▶ **Your instructions**
Would you transcribe the lines running from the one that holds "cyan cross: rotated" to the last line of the records? Leave every picture out.
BEGIN Data shown
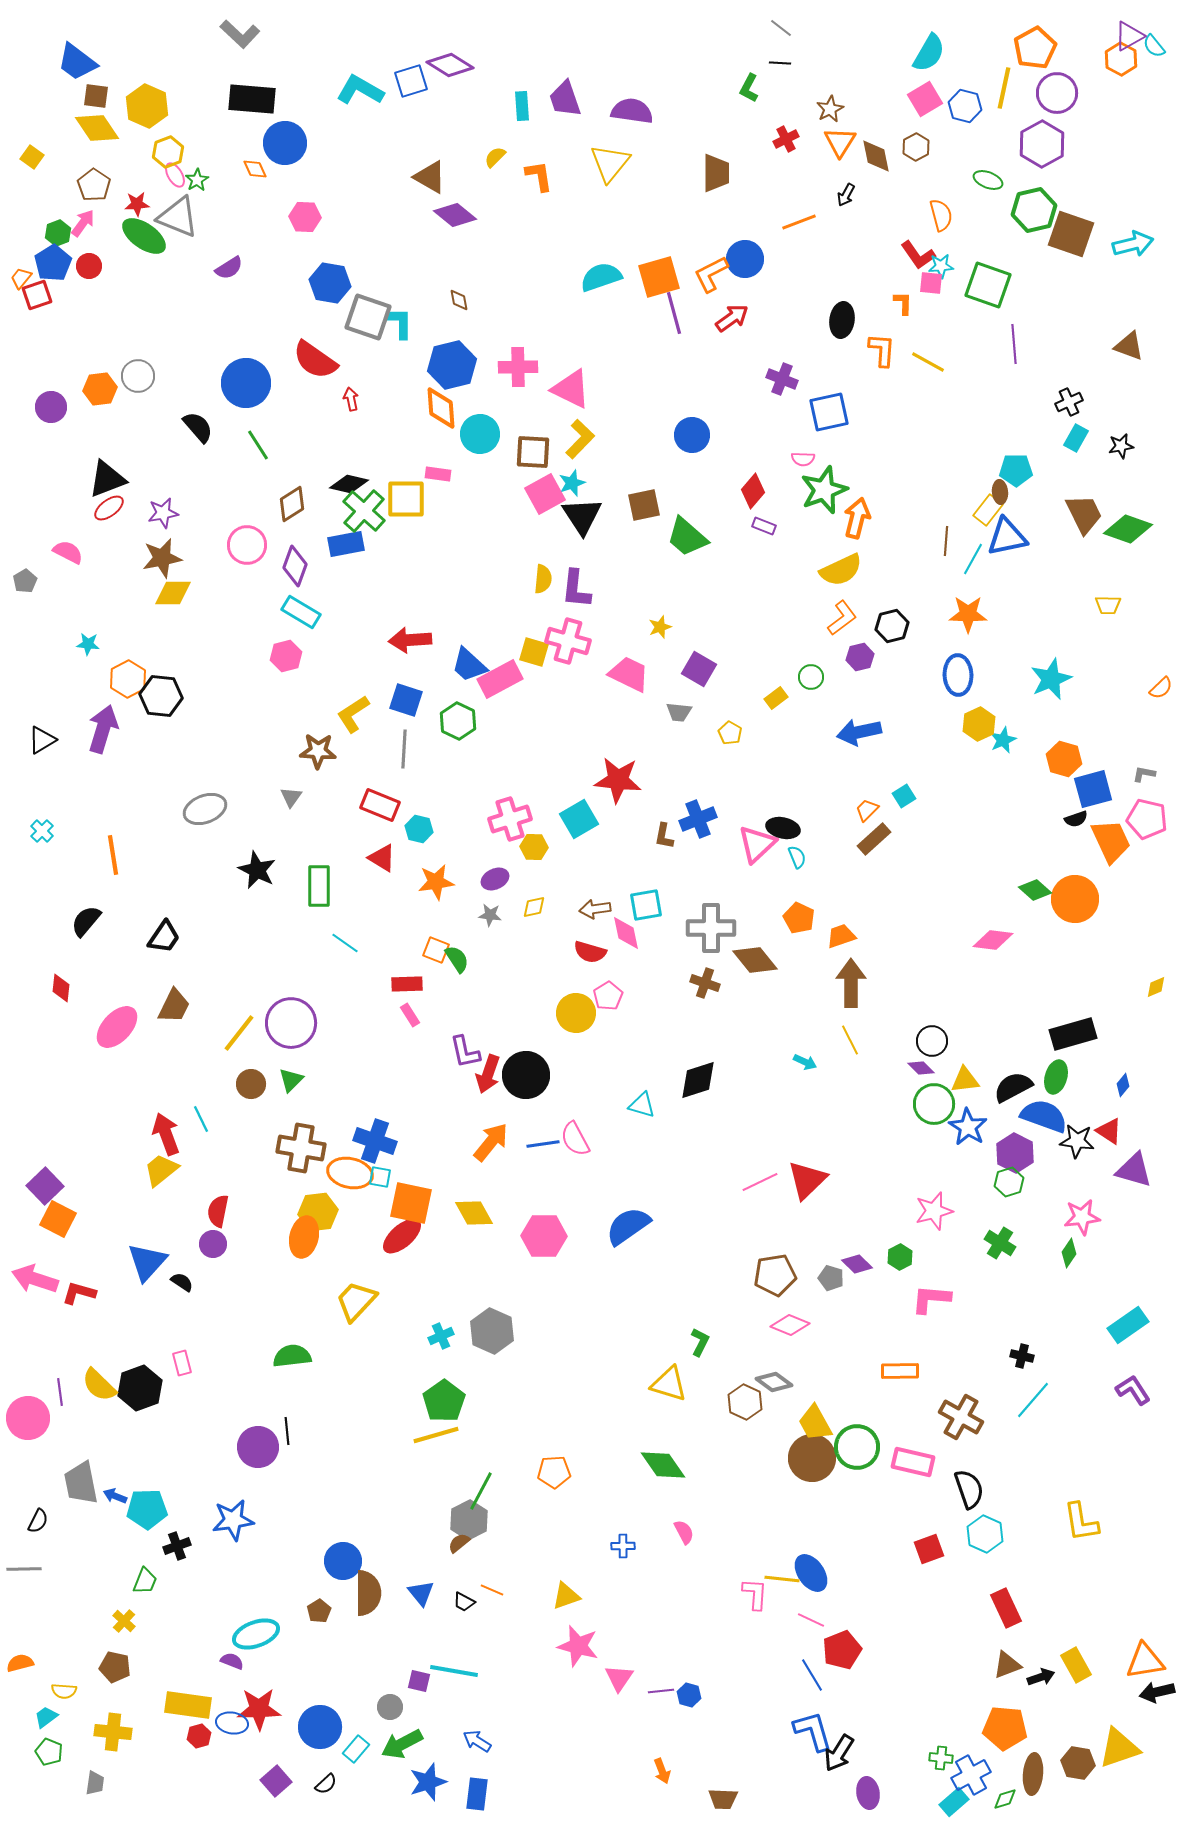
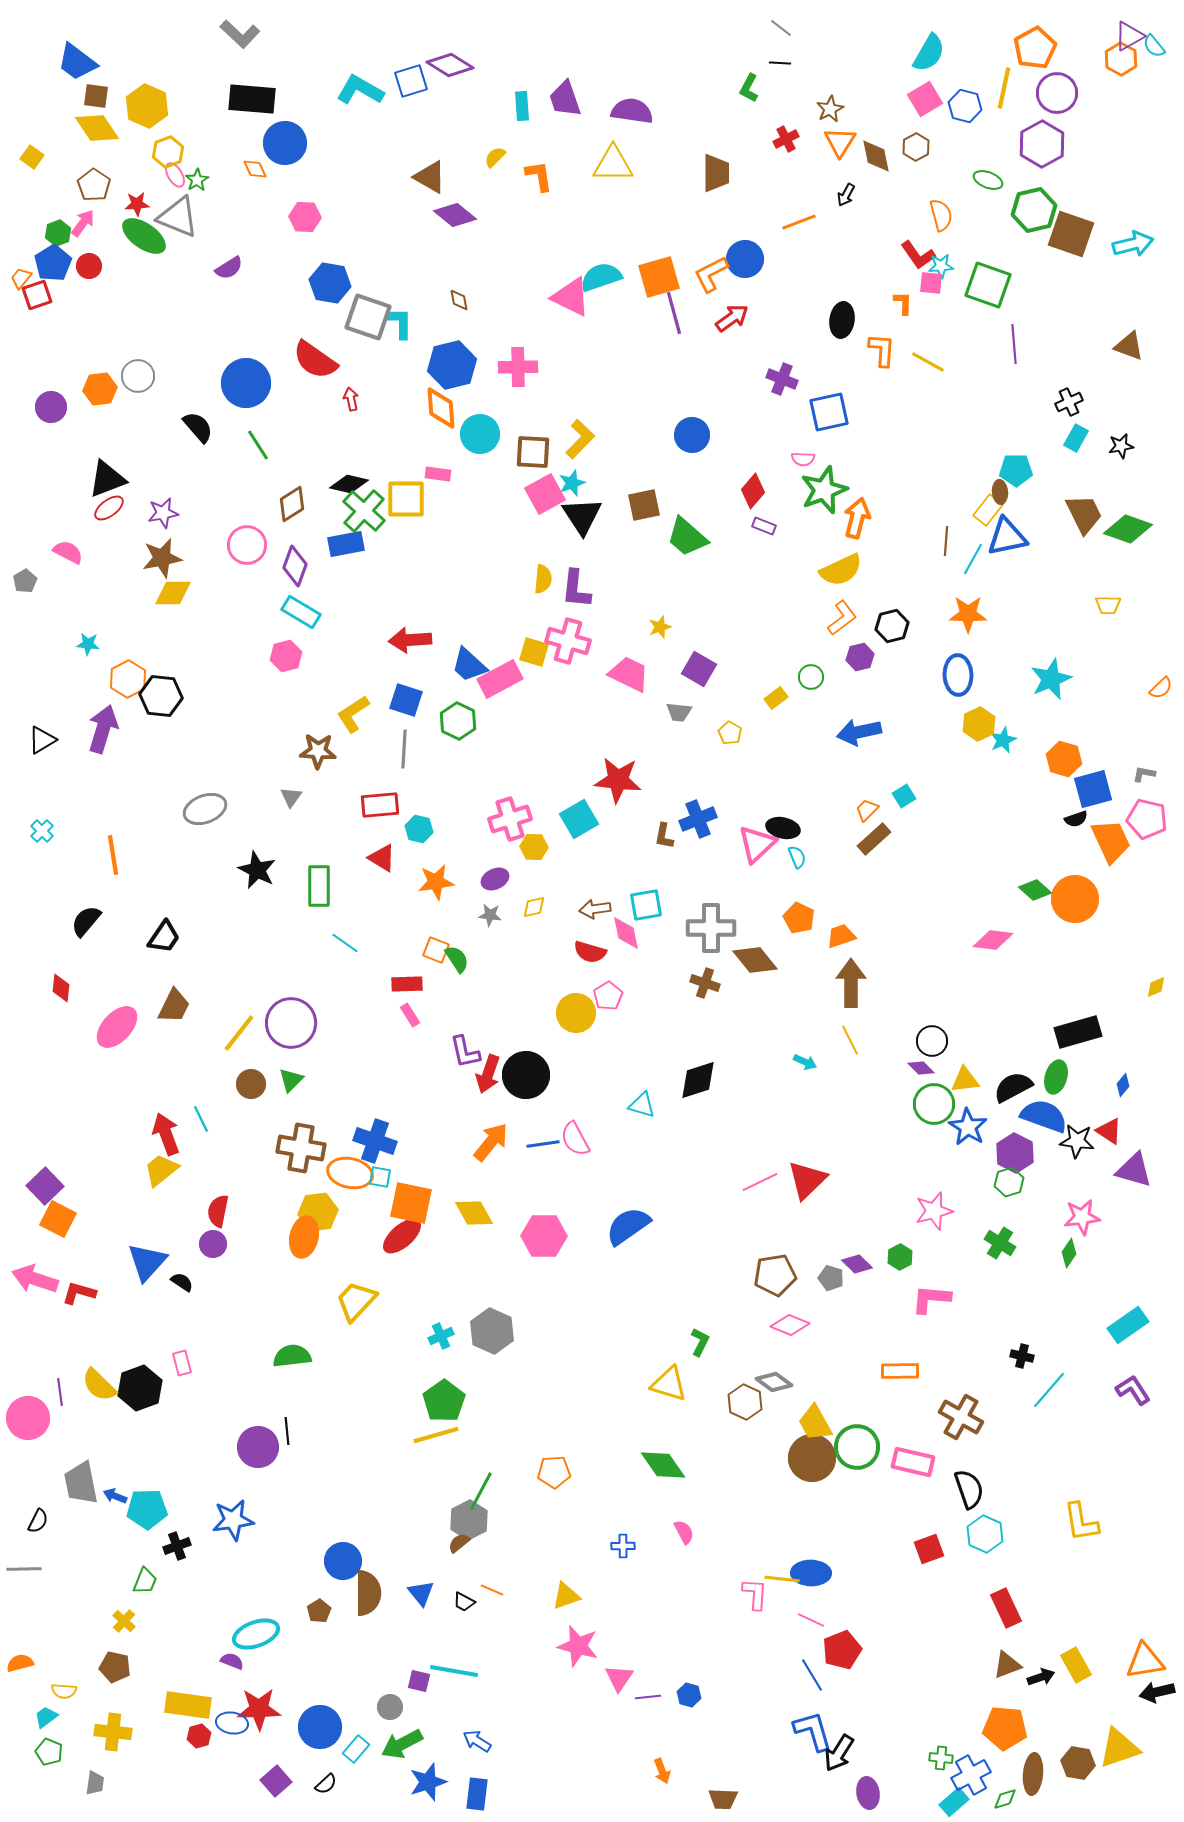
yellow triangle at (610, 163): moved 3 px right, 1 px down; rotated 51 degrees clockwise
pink triangle at (571, 389): moved 92 px up
red rectangle at (380, 805): rotated 27 degrees counterclockwise
black rectangle at (1073, 1034): moved 5 px right, 2 px up
cyan line at (1033, 1400): moved 16 px right, 10 px up
blue ellipse at (811, 1573): rotated 54 degrees counterclockwise
purple line at (661, 1691): moved 13 px left, 6 px down
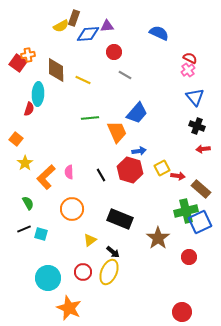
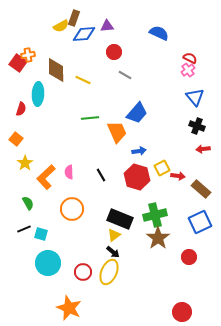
blue diamond at (88, 34): moved 4 px left
red semicircle at (29, 109): moved 8 px left
red hexagon at (130, 170): moved 7 px right, 7 px down
green cross at (186, 211): moved 31 px left, 4 px down
yellow triangle at (90, 240): moved 24 px right, 5 px up
cyan circle at (48, 278): moved 15 px up
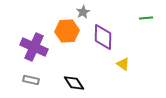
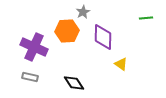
yellow triangle: moved 2 px left
gray rectangle: moved 1 px left, 3 px up
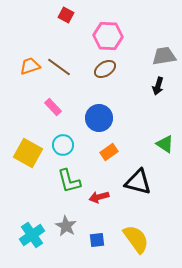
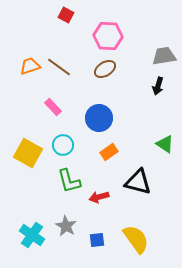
cyan cross: rotated 20 degrees counterclockwise
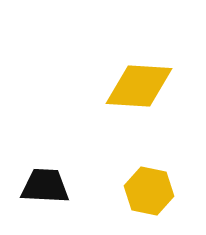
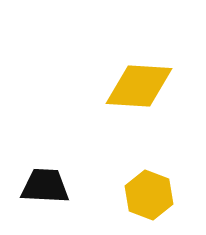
yellow hexagon: moved 4 px down; rotated 9 degrees clockwise
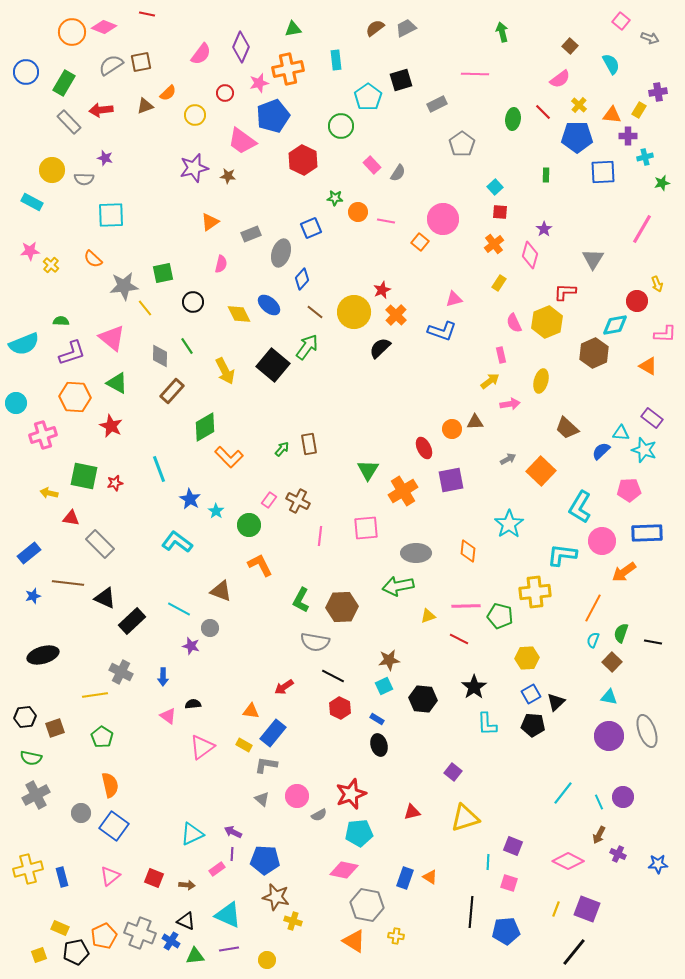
END Data shown
▶ **Solution to this problem**
cyan cross: rotated 20 degrees counterclockwise
yellow hexagon: moved 4 px down; rotated 9 degrees clockwise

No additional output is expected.